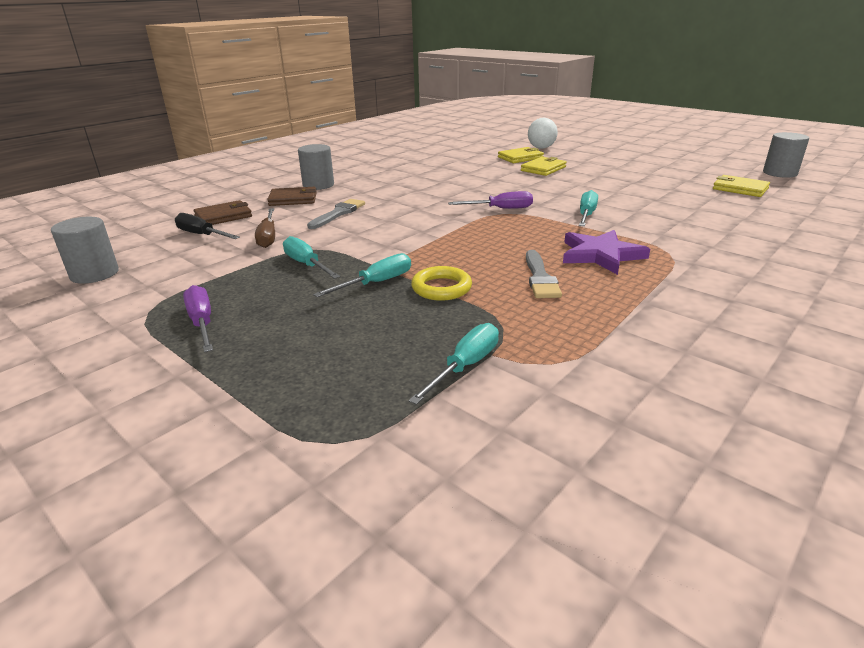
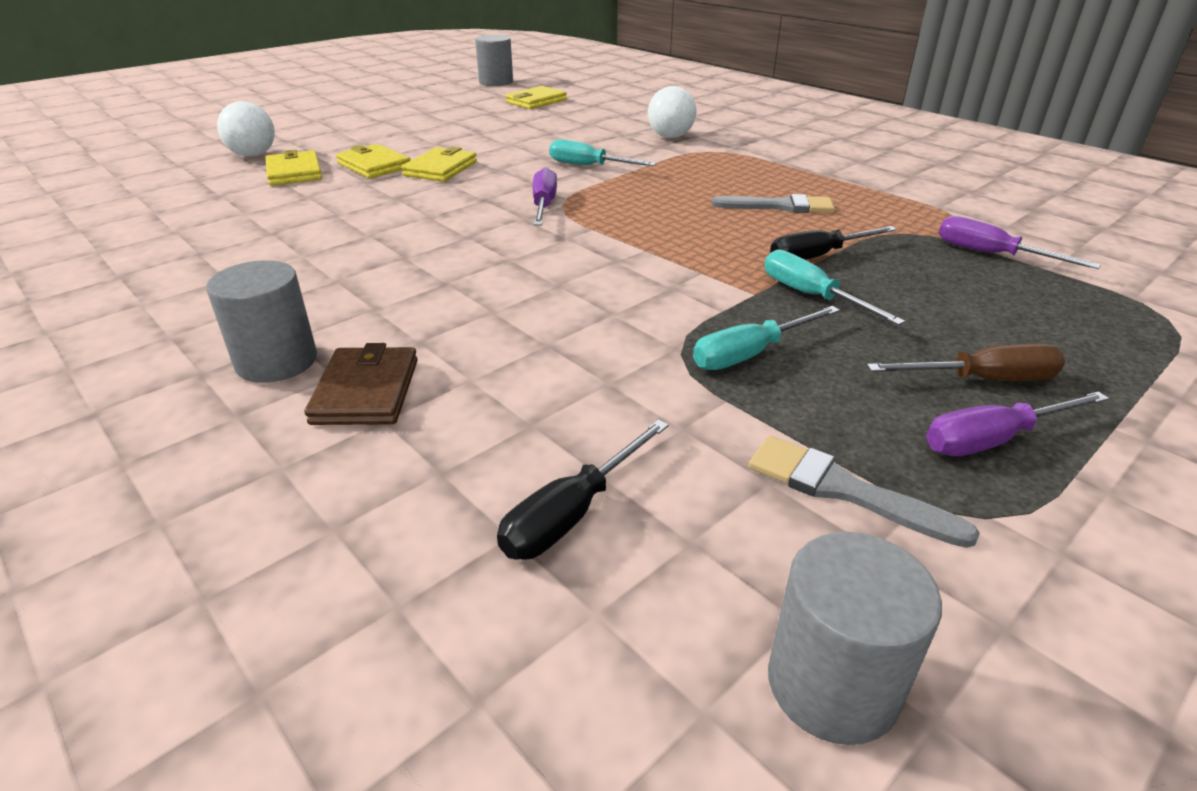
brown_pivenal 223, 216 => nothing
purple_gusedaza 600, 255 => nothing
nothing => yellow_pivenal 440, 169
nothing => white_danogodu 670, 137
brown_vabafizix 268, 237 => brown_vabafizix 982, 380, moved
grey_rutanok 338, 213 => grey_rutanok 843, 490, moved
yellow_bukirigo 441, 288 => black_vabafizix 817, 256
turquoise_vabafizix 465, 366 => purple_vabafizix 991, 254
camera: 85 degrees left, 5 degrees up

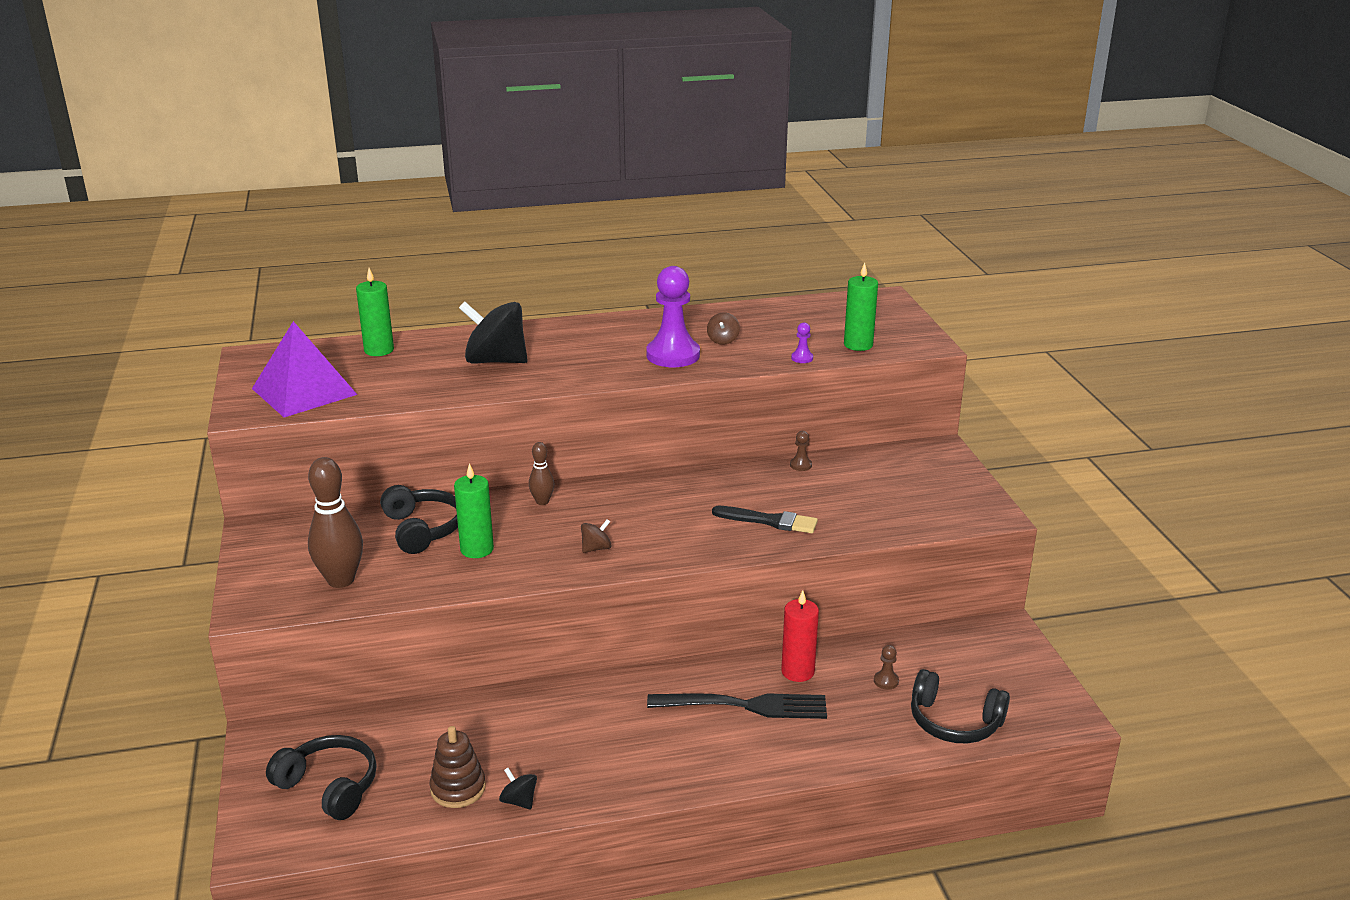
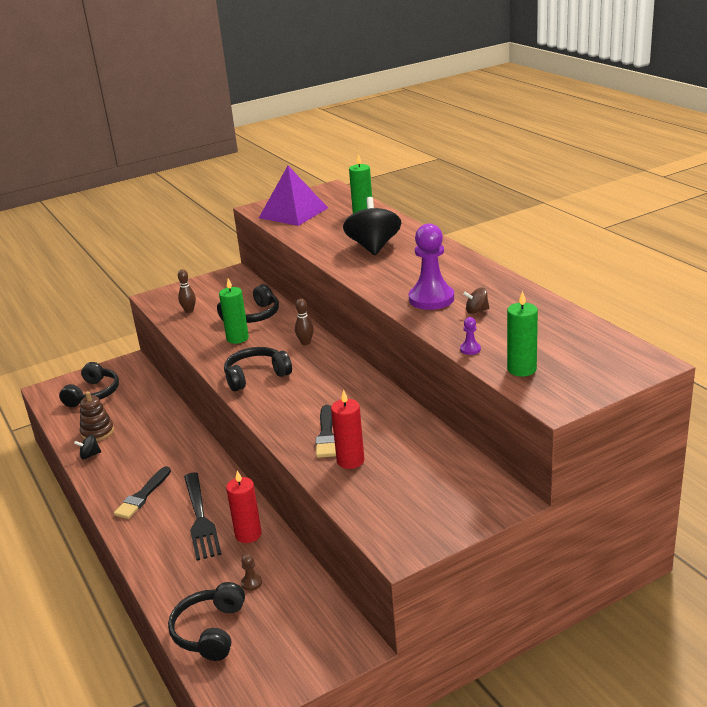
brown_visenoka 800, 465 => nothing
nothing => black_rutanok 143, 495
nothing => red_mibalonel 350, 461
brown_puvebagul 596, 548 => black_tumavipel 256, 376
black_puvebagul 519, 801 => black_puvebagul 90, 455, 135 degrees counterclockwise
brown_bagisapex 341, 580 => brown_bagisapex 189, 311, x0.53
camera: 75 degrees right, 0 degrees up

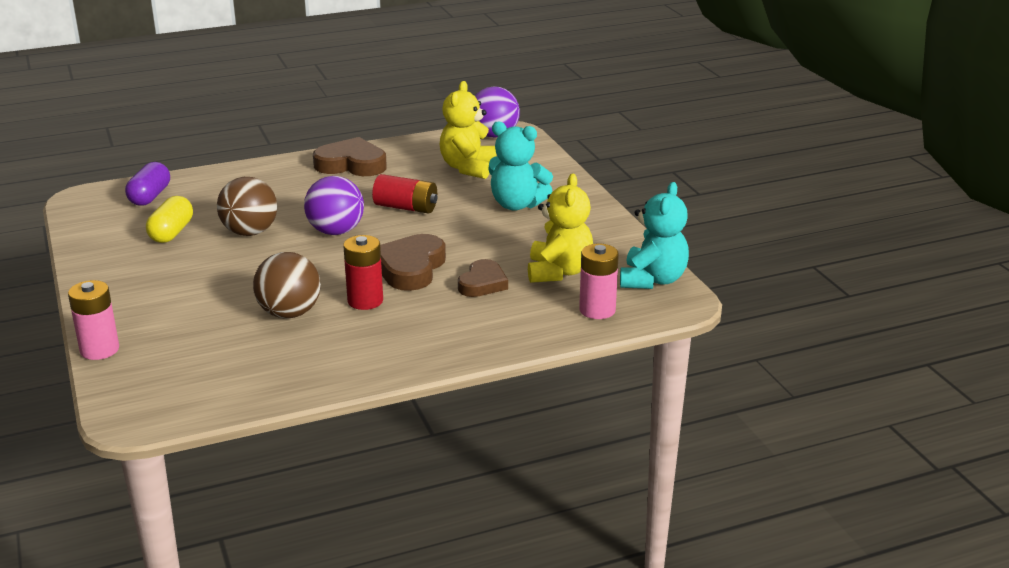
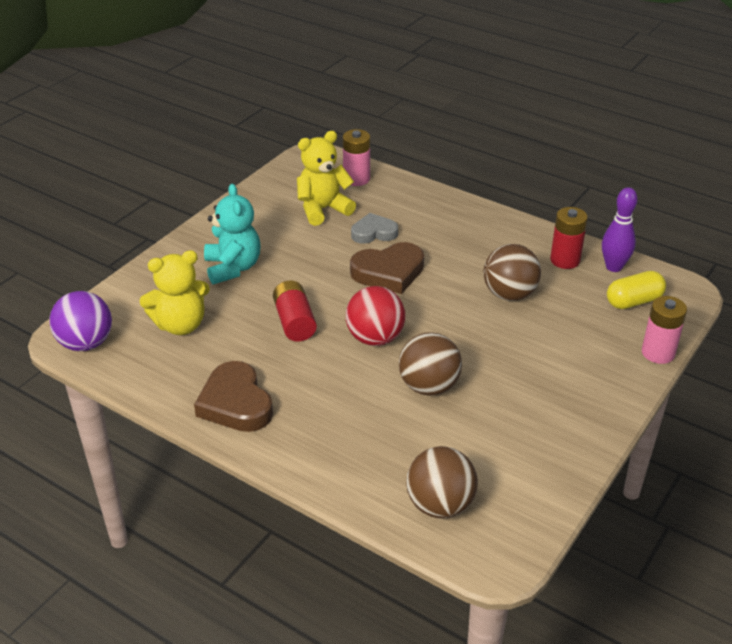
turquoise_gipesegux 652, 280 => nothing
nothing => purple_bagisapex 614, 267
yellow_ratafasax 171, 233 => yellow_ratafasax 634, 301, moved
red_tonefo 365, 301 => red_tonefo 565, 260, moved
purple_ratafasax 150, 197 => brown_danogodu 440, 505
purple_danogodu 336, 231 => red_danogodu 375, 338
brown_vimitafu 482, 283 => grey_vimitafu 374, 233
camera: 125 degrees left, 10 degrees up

### Activity:
From the first line to the last, copy the listing above exactly and leave out the images.

### Exercise response:
brown_pivenal 223, 216 => nothing
purple_gusedaza 600, 255 => nothing
nothing => yellow_pivenal 440, 169
nothing => white_danogodu 670, 137
brown_vabafizix 268, 237 => brown_vabafizix 982, 380, moved
grey_rutanok 338, 213 => grey_rutanok 843, 490, moved
yellow_bukirigo 441, 288 => black_vabafizix 817, 256
turquoise_vabafizix 465, 366 => purple_vabafizix 991, 254
camera: 85 degrees left, 5 degrees up

brown_visenoka 800, 465 => nothing
nothing => black_rutanok 143, 495
nothing => red_mibalonel 350, 461
brown_puvebagul 596, 548 => black_tumavipel 256, 376
black_puvebagul 519, 801 => black_puvebagul 90, 455, 135 degrees counterclockwise
brown_bagisapex 341, 580 => brown_bagisapex 189, 311, x0.53
camera: 75 degrees right, 0 degrees up

turquoise_gipesegux 652, 280 => nothing
nothing => purple_bagisapex 614, 267
yellow_ratafasax 171, 233 => yellow_ratafasax 634, 301, moved
red_tonefo 365, 301 => red_tonefo 565, 260, moved
purple_ratafasax 150, 197 => brown_danogodu 440, 505
purple_danogodu 336, 231 => red_danogodu 375, 338
brown_vimitafu 482, 283 => grey_vimitafu 374, 233
camera: 125 degrees left, 10 degrees up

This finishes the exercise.